■ Supplied material ■

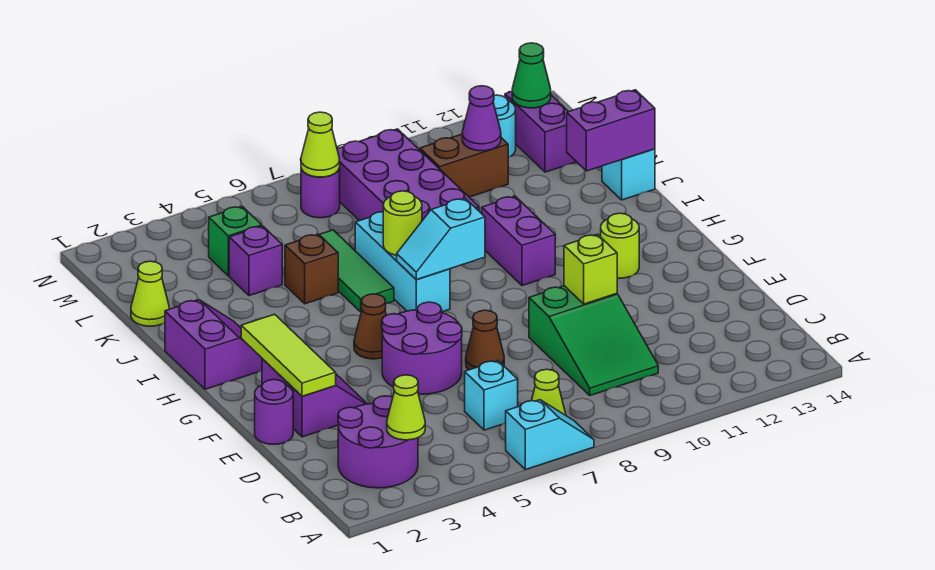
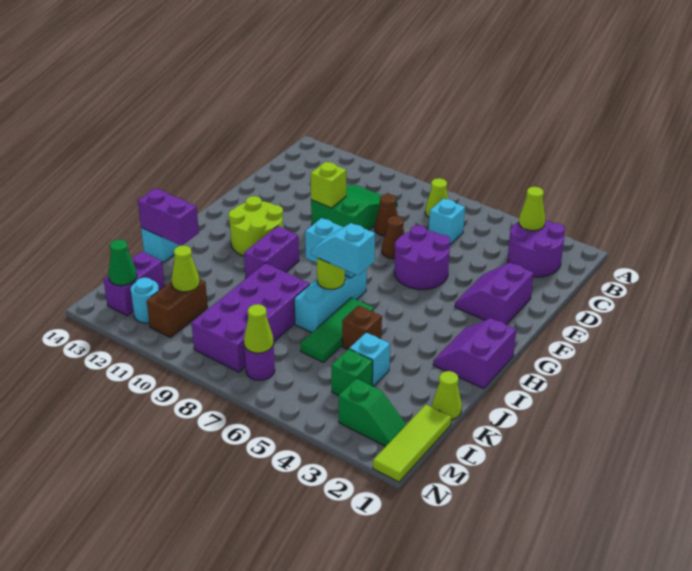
cyan 1x2 slope [506,400,594,470] -> cyan 1x2 slope moved to [311,223,375,275]
purple 1x1 round brick [255,380,293,444] -> none
lime 1x3 tile [241,314,336,396] -> lime 1x3 tile moved to [373,405,451,482]
brown 1x1 cone [354,294,386,359] -> brown 1x1 cone moved to [375,194,398,236]
lime 1x1 round brick [601,213,639,278] -> lime 2x2 round brick [229,196,283,256]
purple 1x1 brick [229,226,282,296] -> cyan 1x1 brick [349,333,390,386]
brown 1x2 brick [420,134,508,197] -> brown 1x2 brick turned to [147,279,208,337]
purple 1x1 cone [462,86,501,151] -> lime 1x1 cone [172,245,200,292]
none -> green 1x2 slope [338,379,406,446]

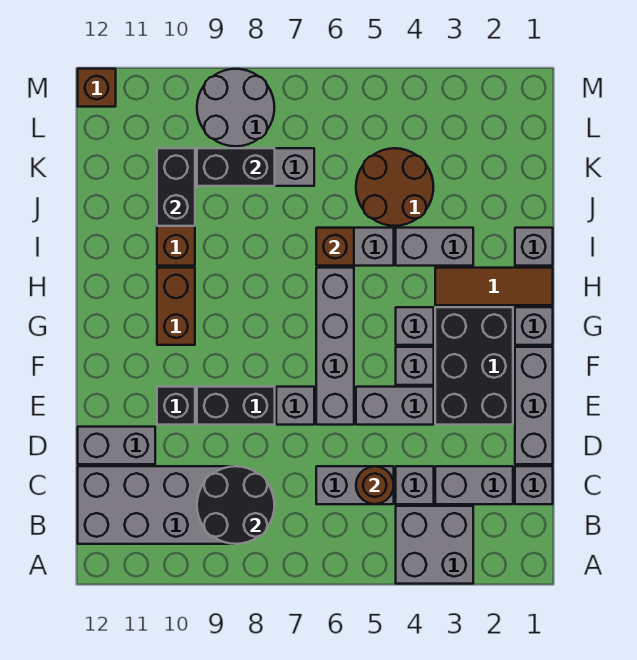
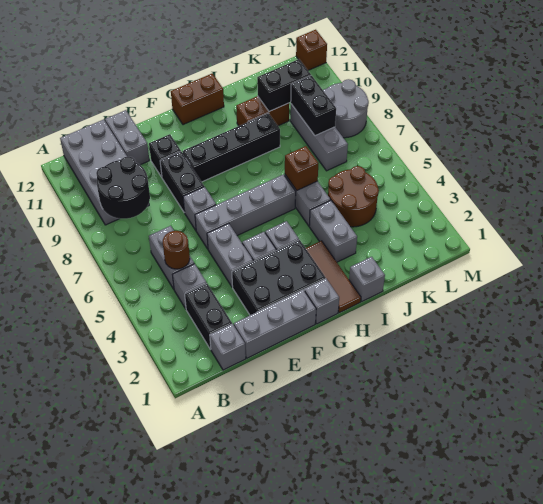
grey 2x2 brick [396,506,473,584] -> none
grey 1x2 brick [435,466,513,504] -> black 1x2 brick [185,284,232,349]
none -> black 1x4 brick [182,113,280,182]
brown 1x2 brick [157,268,195,345] -> brown 1x2 brick moved to [171,74,224,125]

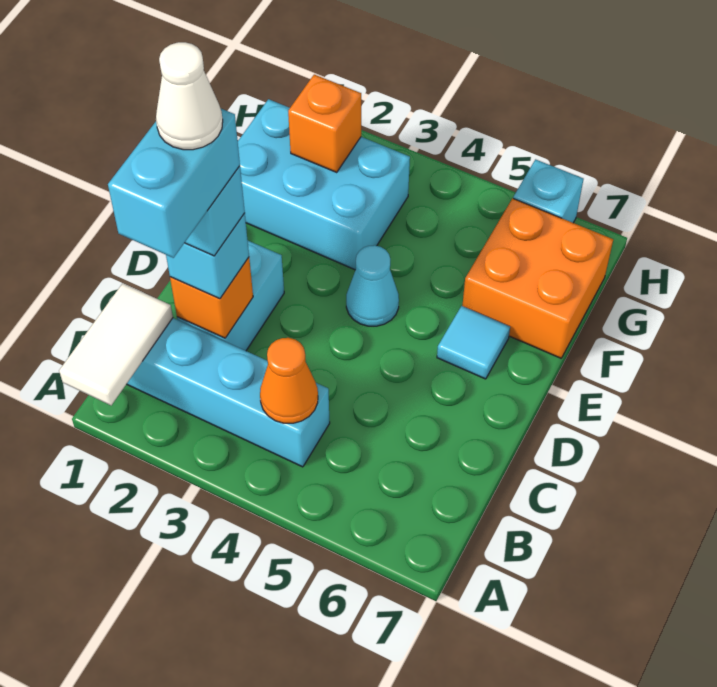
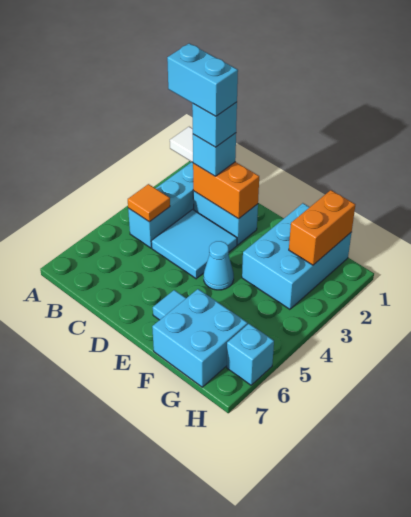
orange 1x1 cone [260,338,318,423] -> orange 1x1 tile [128,184,170,222]
orange 1x1 brick [170,258,253,338] -> orange 1x2 brick [193,162,259,219]
white 1x1 cone [156,42,223,150] -> none
none -> cyan 2x2 tile [151,209,237,279]
orange 2x2 brick [462,198,613,358] -> cyan 2x2 brick [152,289,248,387]
orange 1x1 brick [288,75,361,172] -> orange 1x2 brick [289,190,355,265]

■ What to do ■
Look above for the line with "purple 1x1 brick"; retype exactly that line, every line after it up to the line with "none -> green 1x2 slope [338,379,406,446]", and that line too, nothing else.

■ Answer box ■
purple 1x1 brick [229,226,282,296] -> cyan 1x1 brick [349,333,390,386]
brown 1x2 brick [420,134,508,197] -> brown 1x2 brick turned to [147,279,208,337]
purple 1x1 cone [462,86,501,151] -> lime 1x1 cone [172,245,200,292]
none -> green 1x2 slope [338,379,406,446]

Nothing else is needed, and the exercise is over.